*Problem statement*: Using the records below, quote only the span that opens with the line containing "PIXELS pin DIN: GP22 -> GP3" and closes with the line containing "BUTTON3 pin VCC: 3V3 -> none", exactly and inclusively.
++++ Records shown ++++
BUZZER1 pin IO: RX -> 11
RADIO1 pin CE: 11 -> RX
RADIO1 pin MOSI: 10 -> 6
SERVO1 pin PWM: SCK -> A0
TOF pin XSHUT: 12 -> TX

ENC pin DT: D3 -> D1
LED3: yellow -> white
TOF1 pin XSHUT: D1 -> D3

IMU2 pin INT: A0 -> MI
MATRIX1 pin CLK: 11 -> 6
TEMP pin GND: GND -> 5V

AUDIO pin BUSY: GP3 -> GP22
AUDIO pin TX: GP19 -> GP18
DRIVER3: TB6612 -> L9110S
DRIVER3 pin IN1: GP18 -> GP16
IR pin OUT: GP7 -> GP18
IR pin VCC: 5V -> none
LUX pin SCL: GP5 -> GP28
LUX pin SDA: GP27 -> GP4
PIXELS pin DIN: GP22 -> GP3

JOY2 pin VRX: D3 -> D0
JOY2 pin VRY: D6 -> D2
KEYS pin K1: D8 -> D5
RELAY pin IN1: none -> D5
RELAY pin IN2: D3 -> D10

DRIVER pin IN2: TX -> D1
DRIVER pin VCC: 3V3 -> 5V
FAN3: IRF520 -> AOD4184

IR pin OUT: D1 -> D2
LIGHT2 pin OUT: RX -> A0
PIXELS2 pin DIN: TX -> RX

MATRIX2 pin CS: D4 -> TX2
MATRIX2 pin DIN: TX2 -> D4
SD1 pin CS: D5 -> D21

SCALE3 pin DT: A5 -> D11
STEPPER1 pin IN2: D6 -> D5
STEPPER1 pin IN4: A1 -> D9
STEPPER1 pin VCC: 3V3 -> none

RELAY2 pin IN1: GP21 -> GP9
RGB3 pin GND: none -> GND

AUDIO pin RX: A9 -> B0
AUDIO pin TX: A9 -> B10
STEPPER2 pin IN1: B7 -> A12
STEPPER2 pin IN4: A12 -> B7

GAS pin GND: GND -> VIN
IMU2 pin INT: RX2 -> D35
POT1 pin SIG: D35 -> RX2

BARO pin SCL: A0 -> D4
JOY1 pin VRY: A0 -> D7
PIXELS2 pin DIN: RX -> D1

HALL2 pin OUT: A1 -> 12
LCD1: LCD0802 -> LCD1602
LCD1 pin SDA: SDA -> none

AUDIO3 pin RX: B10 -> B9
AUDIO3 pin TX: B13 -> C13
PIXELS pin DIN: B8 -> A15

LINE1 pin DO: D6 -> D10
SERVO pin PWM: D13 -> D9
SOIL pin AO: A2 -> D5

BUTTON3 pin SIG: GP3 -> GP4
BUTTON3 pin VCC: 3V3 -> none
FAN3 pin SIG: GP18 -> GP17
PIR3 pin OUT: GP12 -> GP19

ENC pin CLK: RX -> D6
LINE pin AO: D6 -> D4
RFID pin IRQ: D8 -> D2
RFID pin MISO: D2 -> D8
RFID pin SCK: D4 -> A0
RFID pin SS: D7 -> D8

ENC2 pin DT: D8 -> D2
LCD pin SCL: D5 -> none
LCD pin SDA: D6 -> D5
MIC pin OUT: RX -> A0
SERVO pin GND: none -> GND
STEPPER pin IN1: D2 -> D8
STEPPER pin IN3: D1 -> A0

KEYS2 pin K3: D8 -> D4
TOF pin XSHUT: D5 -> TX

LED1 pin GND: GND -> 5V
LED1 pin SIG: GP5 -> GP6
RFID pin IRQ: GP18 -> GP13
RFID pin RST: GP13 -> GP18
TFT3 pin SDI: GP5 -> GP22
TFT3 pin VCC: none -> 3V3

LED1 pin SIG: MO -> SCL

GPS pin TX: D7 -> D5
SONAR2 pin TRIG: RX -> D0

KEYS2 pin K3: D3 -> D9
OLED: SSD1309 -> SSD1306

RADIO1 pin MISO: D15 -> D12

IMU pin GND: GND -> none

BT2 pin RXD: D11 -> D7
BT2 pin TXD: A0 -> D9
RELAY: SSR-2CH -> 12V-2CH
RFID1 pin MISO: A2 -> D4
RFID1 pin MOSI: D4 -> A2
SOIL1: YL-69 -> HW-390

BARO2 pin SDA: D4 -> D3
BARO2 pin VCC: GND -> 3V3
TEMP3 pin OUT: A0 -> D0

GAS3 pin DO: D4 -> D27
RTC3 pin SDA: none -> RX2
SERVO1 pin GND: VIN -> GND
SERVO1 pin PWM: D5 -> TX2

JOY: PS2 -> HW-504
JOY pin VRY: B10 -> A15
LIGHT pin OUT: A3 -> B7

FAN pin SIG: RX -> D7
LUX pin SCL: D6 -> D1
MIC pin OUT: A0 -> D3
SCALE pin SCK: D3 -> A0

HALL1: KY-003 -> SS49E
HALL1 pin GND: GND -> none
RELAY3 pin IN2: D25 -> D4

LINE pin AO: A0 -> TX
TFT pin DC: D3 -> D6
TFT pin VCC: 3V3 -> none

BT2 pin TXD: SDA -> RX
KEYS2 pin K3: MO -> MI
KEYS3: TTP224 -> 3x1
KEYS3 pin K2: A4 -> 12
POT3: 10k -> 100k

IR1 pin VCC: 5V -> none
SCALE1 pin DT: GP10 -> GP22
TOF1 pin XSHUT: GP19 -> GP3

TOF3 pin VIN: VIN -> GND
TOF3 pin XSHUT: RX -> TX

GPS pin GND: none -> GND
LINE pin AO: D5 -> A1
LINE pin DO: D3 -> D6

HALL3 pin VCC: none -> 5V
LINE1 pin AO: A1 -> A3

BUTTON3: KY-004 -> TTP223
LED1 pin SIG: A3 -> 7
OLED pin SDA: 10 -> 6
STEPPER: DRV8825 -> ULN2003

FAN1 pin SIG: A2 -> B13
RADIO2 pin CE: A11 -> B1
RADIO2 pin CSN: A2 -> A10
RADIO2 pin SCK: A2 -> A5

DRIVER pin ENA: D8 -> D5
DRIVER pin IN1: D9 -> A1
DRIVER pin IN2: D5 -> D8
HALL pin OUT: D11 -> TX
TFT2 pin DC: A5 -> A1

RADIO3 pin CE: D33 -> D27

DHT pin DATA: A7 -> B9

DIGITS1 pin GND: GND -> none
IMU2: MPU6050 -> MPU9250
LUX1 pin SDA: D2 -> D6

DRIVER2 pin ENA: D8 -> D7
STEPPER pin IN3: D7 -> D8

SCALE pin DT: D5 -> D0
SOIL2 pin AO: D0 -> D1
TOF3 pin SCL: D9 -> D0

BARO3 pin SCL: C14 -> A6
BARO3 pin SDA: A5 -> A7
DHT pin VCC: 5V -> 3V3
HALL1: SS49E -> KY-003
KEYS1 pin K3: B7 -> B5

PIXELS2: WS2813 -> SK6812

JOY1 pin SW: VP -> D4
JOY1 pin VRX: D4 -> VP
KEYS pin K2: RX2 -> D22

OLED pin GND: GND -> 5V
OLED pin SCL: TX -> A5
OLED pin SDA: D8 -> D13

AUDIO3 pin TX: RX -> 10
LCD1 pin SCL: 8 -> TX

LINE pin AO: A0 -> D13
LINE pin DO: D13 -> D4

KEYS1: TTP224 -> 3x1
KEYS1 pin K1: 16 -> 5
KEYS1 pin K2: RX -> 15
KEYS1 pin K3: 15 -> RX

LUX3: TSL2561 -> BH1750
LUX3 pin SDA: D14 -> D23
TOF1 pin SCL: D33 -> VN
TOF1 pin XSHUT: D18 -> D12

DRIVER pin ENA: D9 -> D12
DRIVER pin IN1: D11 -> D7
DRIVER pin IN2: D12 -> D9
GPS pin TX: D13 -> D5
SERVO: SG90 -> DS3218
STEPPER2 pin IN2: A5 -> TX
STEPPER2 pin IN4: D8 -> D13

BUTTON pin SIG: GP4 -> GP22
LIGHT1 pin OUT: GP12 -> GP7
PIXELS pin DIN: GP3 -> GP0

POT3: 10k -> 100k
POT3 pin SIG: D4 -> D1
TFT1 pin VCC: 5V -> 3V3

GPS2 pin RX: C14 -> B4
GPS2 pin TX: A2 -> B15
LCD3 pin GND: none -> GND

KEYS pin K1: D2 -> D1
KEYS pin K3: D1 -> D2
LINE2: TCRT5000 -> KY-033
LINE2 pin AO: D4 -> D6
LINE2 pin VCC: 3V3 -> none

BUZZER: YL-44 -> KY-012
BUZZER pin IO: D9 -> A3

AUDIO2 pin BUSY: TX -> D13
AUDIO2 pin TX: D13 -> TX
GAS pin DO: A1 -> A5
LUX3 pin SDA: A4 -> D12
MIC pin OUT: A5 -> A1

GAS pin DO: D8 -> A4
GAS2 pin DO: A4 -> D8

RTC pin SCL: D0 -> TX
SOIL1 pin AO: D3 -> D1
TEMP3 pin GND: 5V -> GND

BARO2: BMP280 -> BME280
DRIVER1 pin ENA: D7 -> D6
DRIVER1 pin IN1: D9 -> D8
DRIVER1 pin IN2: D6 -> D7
++++
*The answer*:
PIXELS pin DIN: GP22 -> GP3

JOY2 pin VRX: D3 -> D0
JOY2 pin VRY: D6 -> D2
KEYS pin K1: D8 -> D5
RELAY pin IN1: none -> D5
RELAY pin IN2: D3 -> D10

DRIVER pin IN2: TX -> D1
DRIVER pin VCC: 3V3 -> 5V
FAN3: IRF520 -> AOD4184

IR pin OUT: D1 -> D2
LIGHT2 pin OUT: RX -> A0
PIXELS2 pin DIN: TX -> RX

MATRIX2 pin CS: D4 -> TX2
MATRIX2 pin DIN: TX2 -> D4
SD1 pin CS: D5 -> D21

SCALE3 pin DT: A5 -> D11
STEPPER1 pin IN2: D6 -> D5
STEPPER1 pin IN4: A1 -> D9
STEPPER1 pin VCC: 3V3 -> none

RELAY2 pin IN1: GP21 -> GP9
RGB3 pin GND: none -> GND

AUDIO pin RX: A9 -> B0
AUDIO pin TX: A9 -> B10
STEPPER2 pin IN1: B7 -> A12
STEPPER2 pin IN4: A12 -> B7

GAS pin GND: GND -> VIN
IMU2 pin INT: RX2 -> D35
POT1 pin SIG: D35 -> RX2

BARO pin SCL: A0 -> D4
JOY1 pin VRY: A0 -> D7
PIXELS2 pin DIN: RX -> D1

HALL2 pin OUT: A1 -> 12
LCD1: LCD0802 -> LCD1602
LCD1 pin SDA: SDA -> none

AUDIO3 pin RX: B10 -> B9
AUDIO3 pin TX: B13 -> C13
PIXELS pin DIN: B8 -> A15

LINE1 pin DO: D6 -> D10
SERVO pin PWM: D13 -> D9
SOIL pin AO: A2 -> D5

BUTTON3 pin SIG: GP3 -> GP4
BUTTON3 pin VCC: 3V3 -> none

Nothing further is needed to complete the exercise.